++++ Material for this task ++++

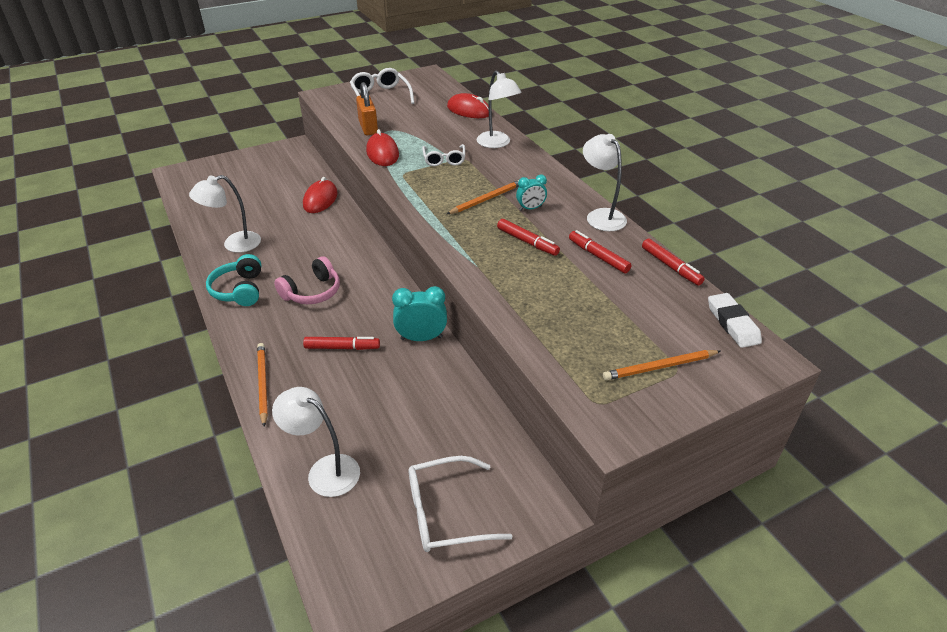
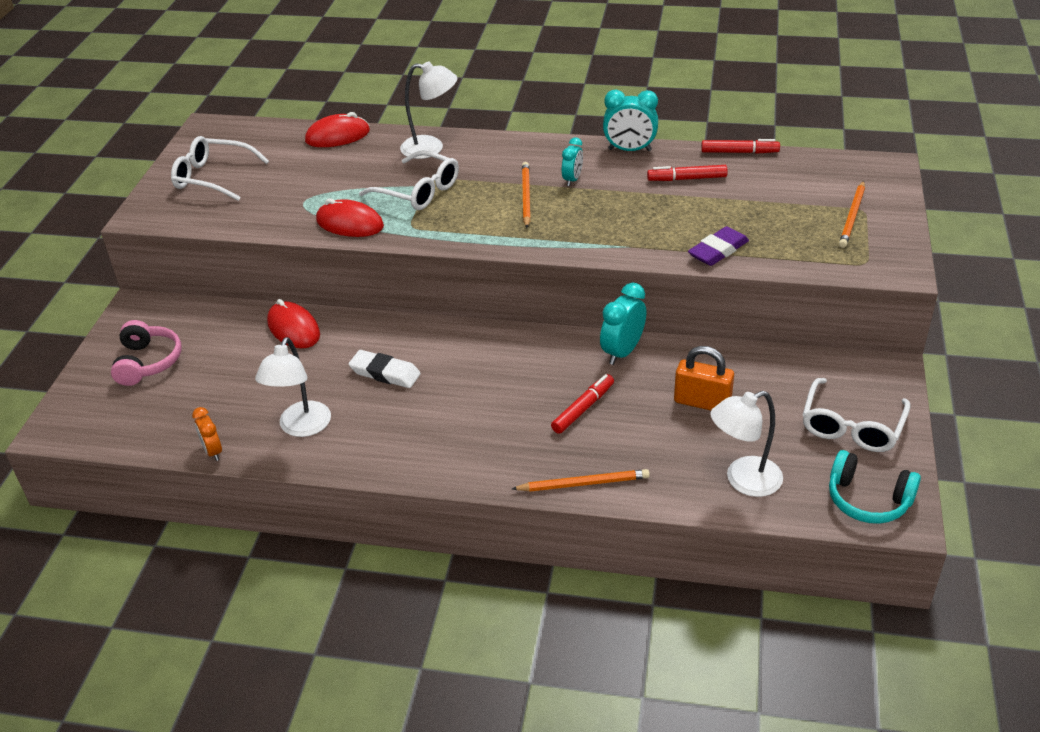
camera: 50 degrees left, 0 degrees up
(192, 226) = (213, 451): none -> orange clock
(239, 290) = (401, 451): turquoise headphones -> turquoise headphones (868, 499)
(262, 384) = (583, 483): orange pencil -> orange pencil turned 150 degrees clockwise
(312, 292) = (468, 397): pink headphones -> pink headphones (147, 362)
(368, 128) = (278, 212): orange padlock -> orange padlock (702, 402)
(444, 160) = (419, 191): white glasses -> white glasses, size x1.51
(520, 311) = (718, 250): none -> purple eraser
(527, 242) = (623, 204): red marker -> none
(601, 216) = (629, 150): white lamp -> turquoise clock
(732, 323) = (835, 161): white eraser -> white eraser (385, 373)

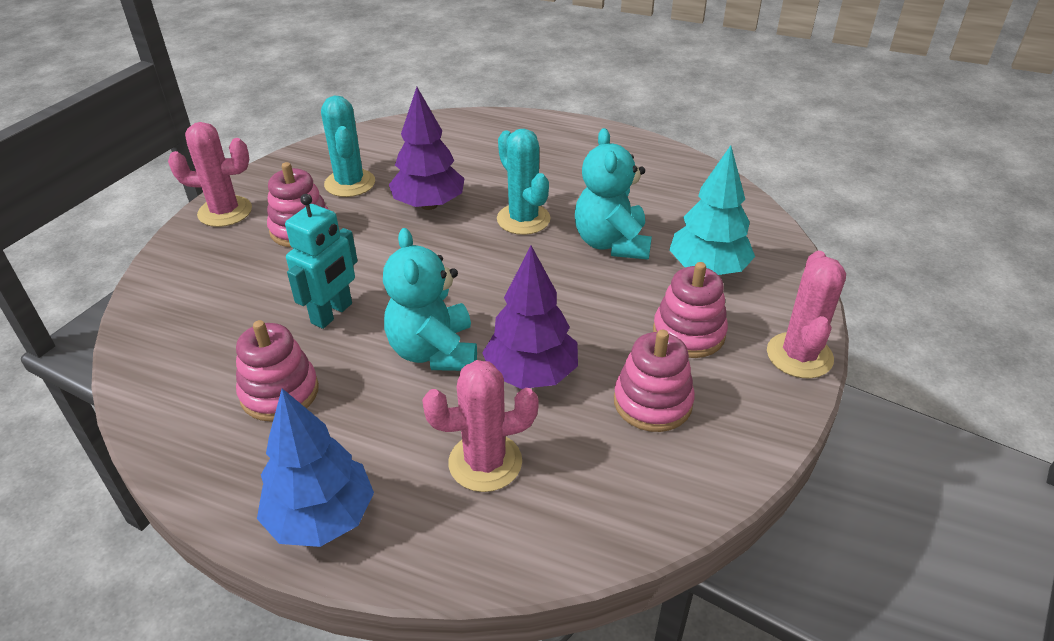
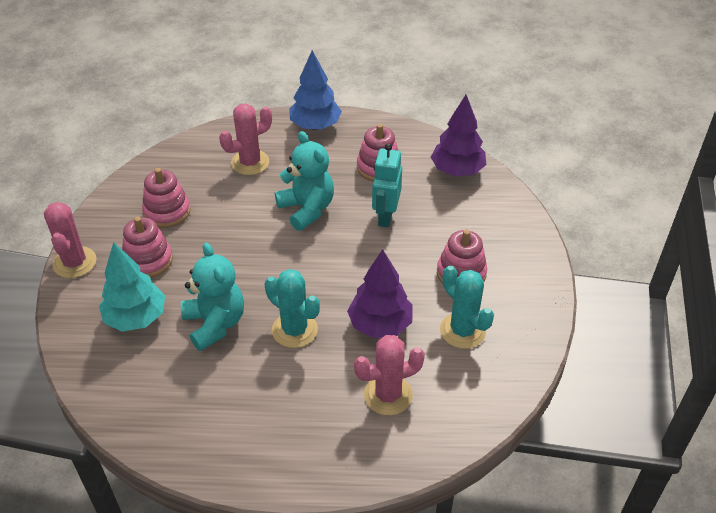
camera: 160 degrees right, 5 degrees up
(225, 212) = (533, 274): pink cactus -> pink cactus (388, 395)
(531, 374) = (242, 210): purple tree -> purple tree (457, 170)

++++
++++ Material for this task ++++

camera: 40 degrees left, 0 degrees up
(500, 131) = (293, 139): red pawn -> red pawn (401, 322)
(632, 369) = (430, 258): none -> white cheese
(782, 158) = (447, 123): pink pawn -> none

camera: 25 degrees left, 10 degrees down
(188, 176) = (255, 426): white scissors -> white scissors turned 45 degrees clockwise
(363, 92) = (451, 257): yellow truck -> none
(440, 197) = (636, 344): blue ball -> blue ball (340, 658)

++++

**Exercise**
Among the records above, extract exactly the lines from the line with "camera: 160 degrees right, 5 degrees up" to the line with "(531, 374) = (242, 210): purple", both lines included, and leave out the rest.

**Result**
camera: 160 degrees right, 5 degrees up
(225, 212) = (533, 274): pink cactus -> pink cactus (388, 395)
(531, 374) = (242, 210): purple tree -> purple tree (457, 170)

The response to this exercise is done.